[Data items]
>> START

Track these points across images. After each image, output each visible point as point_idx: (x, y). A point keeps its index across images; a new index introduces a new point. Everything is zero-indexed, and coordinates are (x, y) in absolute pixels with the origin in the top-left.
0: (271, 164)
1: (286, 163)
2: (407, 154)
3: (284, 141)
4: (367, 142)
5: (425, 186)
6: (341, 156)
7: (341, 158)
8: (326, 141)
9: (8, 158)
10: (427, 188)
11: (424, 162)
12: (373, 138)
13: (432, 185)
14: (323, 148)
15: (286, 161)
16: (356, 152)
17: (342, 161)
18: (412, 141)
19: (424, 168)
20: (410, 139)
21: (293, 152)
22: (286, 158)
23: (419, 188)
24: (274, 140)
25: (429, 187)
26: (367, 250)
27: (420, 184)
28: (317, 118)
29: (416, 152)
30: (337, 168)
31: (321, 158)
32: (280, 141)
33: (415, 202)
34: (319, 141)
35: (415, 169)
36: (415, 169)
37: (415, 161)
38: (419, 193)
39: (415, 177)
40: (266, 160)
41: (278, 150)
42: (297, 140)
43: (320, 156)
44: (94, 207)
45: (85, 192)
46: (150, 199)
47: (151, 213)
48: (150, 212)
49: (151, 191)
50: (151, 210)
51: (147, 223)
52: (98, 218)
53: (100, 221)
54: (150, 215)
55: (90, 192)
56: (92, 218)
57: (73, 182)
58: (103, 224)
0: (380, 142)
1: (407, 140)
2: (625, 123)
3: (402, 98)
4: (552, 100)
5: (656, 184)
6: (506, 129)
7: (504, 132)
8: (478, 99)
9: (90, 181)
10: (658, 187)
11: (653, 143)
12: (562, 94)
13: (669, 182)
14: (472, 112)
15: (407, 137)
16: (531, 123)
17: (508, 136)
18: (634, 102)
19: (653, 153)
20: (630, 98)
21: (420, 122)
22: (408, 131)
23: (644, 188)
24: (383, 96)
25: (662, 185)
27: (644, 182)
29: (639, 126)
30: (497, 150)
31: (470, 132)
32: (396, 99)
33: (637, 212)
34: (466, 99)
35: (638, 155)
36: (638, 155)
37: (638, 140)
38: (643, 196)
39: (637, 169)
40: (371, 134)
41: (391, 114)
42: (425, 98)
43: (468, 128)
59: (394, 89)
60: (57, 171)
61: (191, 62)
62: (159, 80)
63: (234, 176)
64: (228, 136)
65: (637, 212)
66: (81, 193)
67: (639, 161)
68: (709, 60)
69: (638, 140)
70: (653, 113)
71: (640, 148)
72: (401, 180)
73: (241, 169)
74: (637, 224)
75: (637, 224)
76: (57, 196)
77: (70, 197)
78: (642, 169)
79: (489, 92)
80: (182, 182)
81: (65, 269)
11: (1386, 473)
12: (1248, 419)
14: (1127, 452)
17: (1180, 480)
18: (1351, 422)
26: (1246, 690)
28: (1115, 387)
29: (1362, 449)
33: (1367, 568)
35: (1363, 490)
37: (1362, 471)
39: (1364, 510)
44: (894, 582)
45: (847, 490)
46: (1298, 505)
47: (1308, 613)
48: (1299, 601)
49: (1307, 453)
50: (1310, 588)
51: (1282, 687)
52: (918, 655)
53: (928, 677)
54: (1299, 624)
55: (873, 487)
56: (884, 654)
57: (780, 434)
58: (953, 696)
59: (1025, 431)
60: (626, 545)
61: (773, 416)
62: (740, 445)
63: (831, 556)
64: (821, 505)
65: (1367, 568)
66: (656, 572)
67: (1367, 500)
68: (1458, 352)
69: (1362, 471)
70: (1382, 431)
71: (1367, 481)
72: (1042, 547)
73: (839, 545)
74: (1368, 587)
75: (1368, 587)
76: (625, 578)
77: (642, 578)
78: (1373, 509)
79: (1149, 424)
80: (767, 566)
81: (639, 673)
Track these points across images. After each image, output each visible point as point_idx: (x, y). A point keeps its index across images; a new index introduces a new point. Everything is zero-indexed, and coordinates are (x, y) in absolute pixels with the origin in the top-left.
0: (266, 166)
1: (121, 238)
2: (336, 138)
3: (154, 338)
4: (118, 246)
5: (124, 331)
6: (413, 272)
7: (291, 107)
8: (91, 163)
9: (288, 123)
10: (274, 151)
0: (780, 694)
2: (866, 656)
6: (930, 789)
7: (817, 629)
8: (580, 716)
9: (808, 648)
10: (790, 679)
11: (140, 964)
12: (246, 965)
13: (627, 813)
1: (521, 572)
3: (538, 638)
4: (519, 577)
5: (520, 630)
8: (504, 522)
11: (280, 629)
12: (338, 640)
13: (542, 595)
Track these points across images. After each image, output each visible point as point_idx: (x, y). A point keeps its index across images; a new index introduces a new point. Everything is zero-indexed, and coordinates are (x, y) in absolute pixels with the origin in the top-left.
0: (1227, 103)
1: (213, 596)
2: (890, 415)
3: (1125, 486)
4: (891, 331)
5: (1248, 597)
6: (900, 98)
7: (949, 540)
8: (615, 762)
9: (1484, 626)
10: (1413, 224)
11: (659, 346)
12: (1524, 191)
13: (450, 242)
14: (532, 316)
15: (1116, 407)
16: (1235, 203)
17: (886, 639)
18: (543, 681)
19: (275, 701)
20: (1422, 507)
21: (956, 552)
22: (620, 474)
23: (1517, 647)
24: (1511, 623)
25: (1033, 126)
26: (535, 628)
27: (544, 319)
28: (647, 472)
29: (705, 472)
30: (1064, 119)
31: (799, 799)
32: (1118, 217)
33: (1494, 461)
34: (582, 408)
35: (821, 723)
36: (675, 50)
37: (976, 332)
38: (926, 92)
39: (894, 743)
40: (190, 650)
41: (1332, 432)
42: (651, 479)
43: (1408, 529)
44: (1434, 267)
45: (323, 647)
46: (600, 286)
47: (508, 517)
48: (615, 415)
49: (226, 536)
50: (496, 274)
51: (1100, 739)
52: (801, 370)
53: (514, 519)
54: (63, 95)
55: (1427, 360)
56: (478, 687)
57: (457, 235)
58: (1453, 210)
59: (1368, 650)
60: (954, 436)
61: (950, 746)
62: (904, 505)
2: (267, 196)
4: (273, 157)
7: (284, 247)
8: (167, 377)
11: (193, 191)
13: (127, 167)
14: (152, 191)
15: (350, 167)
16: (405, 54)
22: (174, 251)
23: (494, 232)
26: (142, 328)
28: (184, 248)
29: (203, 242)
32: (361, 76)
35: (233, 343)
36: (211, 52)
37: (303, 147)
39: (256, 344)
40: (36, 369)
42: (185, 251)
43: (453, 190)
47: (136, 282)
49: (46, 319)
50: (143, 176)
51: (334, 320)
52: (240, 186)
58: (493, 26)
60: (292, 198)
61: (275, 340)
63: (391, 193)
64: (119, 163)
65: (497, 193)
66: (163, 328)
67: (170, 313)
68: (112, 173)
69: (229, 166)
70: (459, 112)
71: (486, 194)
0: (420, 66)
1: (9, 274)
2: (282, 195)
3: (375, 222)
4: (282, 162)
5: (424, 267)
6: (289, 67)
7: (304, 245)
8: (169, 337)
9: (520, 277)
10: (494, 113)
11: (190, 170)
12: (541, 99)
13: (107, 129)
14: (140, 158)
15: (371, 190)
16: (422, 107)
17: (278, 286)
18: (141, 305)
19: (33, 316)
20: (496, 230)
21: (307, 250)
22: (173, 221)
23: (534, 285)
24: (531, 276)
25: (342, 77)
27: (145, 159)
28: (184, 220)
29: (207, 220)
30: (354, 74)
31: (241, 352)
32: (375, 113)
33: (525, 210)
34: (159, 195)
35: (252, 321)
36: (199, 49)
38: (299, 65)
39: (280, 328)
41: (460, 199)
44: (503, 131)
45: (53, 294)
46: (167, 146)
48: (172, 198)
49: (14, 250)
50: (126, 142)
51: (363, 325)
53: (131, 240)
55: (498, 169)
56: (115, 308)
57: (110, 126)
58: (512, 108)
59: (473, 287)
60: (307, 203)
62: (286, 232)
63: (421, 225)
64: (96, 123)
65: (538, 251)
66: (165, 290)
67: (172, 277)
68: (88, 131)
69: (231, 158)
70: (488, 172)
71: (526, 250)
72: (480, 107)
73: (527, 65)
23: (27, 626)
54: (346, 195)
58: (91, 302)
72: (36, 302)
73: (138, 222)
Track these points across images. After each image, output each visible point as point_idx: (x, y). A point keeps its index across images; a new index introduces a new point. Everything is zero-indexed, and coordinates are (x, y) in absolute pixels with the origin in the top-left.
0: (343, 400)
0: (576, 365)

>> END

Can you retype the lines from the line with "59: (394, 89)" up to and including the line with "81: (639, 673)", with no changes?

Result for this task:
59: (394, 89)
60: (57, 171)
61: (191, 62)
62: (159, 80)
63: (234, 176)
64: (228, 136)
65: (637, 212)
66: (81, 193)
67: (639, 161)
68: (709, 60)
69: (638, 140)
70: (653, 113)
71: (640, 148)
72: (401, 180)
73: (241, 169)
74: (637, 224)
75: (637, 224)
76: (57, 196)
77: (70, 197)
78: (642, 169)
79: (489, 92)
80: (182, 182)
81: (65, 269)
11: (1386, 473)
12: (1248, 419)
14: (1127, 452)
17: (1180, 480)
18: (1351, 422)
26: (1246, 690)
28: (1115, 387)
29: (1362, 449)
33: (1367, 568)
35: (1363, 490)
37: (1362, 471)
39: (1364, 510)
44: (894, 582)
45: (847, 490)
46: (1298, 505)
47: (1308, 613)
48: (1299, 601)
49: (1307, 453)
50: (1310, 588)
51: (1282, 687)
52: (918, 655)
53: (928, 677)
54: (1299, 624)
55: (873, 487)
56: (884, 654)
57: (780, 434)
58: (953, 696)
59: (1025, 431)
60: (626, 545)
61: (773, 416)
62: (740, 445)
63: (831, 556)
64: (821, 505)
65: (1367, 568)
66: (656, 572)
67: (1367, 500)
68: (1458, 352)
69: (1362, 471)
70: (1382, 431)
71: (1367, 481)
72: (1042, 547)
73: (839, 545)
74: (1368, 587)
75: (1368, 587)
76: (625, 578)
77: (642, 578)
78: (1373, 509)
79: (1149, 424)
80: (767, 566)
81: (639, 673)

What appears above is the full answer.